Task directions
Within the entries below, find the lines that hold "orange" and report only how many there are.

Data for review
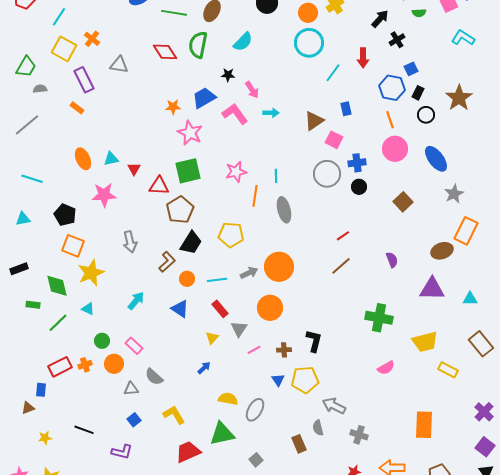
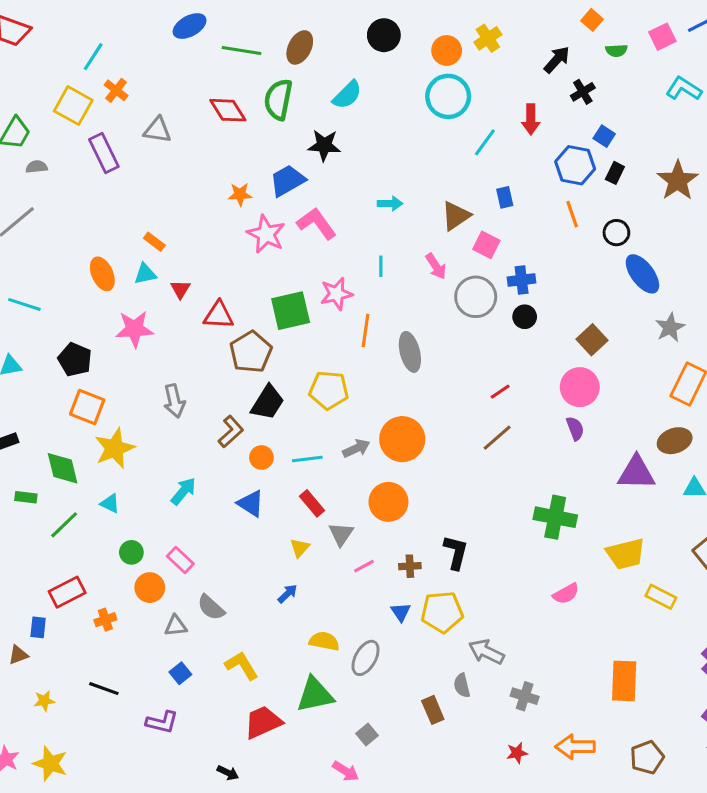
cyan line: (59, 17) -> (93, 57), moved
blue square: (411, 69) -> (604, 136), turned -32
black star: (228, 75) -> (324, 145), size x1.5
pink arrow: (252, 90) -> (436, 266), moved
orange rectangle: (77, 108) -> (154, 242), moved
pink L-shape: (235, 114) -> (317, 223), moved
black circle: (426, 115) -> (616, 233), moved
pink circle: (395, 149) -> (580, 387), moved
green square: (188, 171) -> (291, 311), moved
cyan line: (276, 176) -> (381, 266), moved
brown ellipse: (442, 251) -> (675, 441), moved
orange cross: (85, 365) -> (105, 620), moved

Solution to this problem
2